The line containing "none -> grey pyramid [450,486,563,600]" marks the start. Restate it and every following line through the end of the records exactly, and nothing else, leaving out the pictures.

==============================

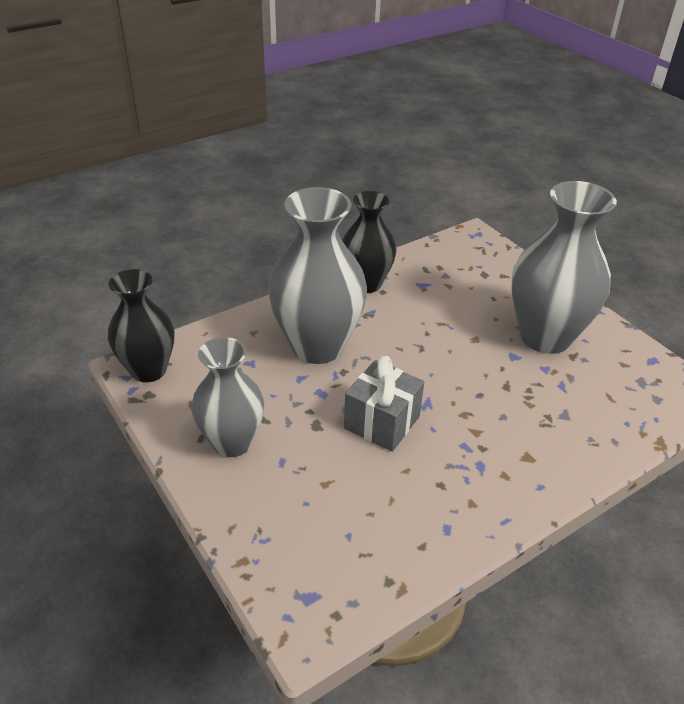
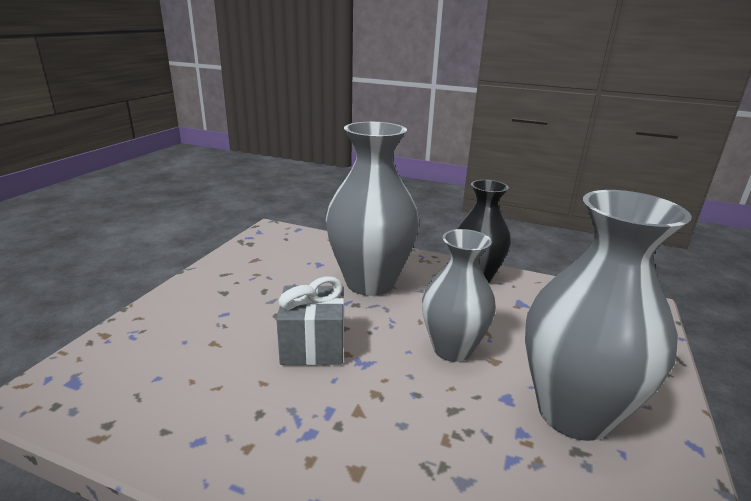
camera: 55 degrees right, 15 degrees down
black vase [108,269,174,382] -> none
grey vase [191,337,264,457] -> grey vase moved to [422,229,496,362]

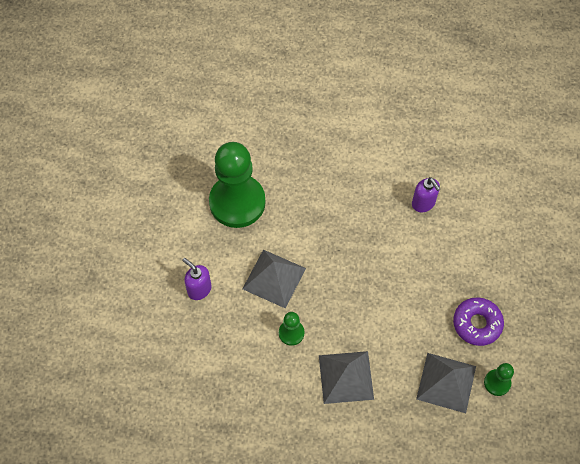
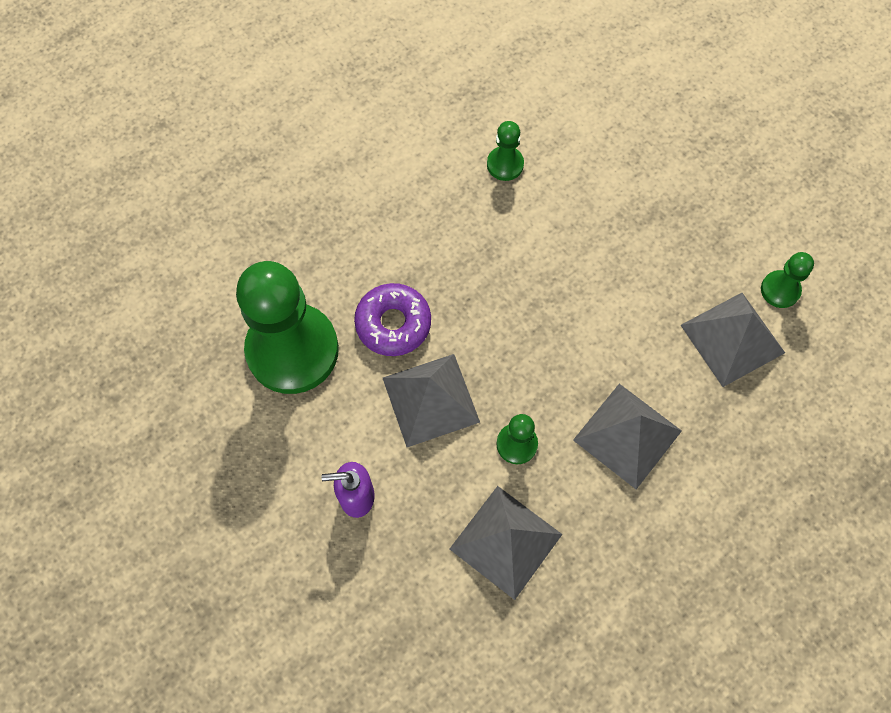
camera: 45 degrees left, 5 degrees up
purple soap dispenser [412,177,441,212] -> green pawn [487,121,524,181]
purple donut [453,297,504,346] -> purple donut moved to [354,283,431,356]
none -> grey pyramid [450,486,563,600]

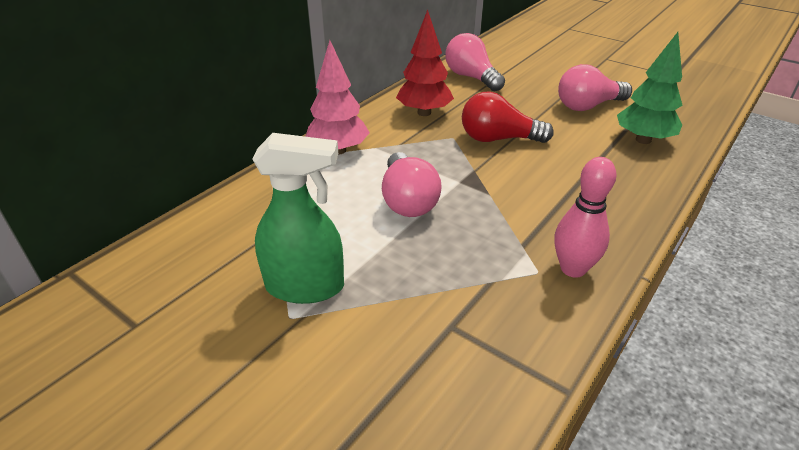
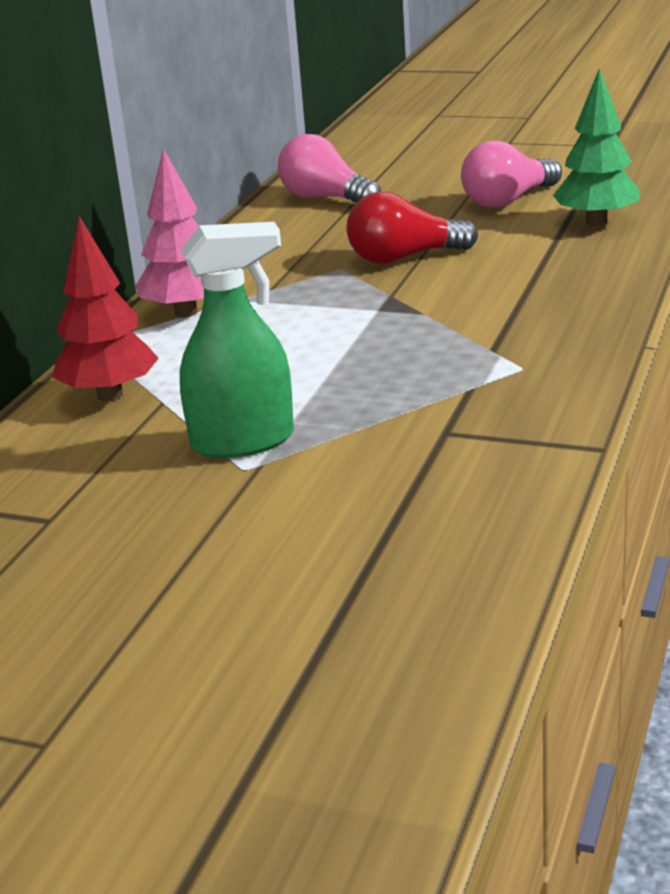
camera: 15 degrees left, 10 degrees down
pink light bulb [382,152,442,217] -> none
red tree [396,10,454,116] -> red tree moved to [53,216,159,401]
pink bowling pin [554,157,617,278] -> none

==============================

### [Result of the exercise]
none -> grey pyramid [450,486,563,600]

camera: 15 degrees left, 10 degrees down
pink light bulb [382,152,442,217] -> none
red tree [396,10,454,116] -> red tree moved to [53,216,159,401]
pink bowling pin [554,157,617,278] -> none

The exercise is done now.